Segment Start: Provided data

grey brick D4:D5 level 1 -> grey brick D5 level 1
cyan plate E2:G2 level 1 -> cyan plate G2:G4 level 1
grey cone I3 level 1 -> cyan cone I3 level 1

Segment End: Provided data

Your answer should consist of copies of the lines above that include the string "grey".

Response box ->
grey brick D4:D5 level 1 -> grey brick D5 level 1
grey cone I3 level 1 -> cyan cone I3 level 1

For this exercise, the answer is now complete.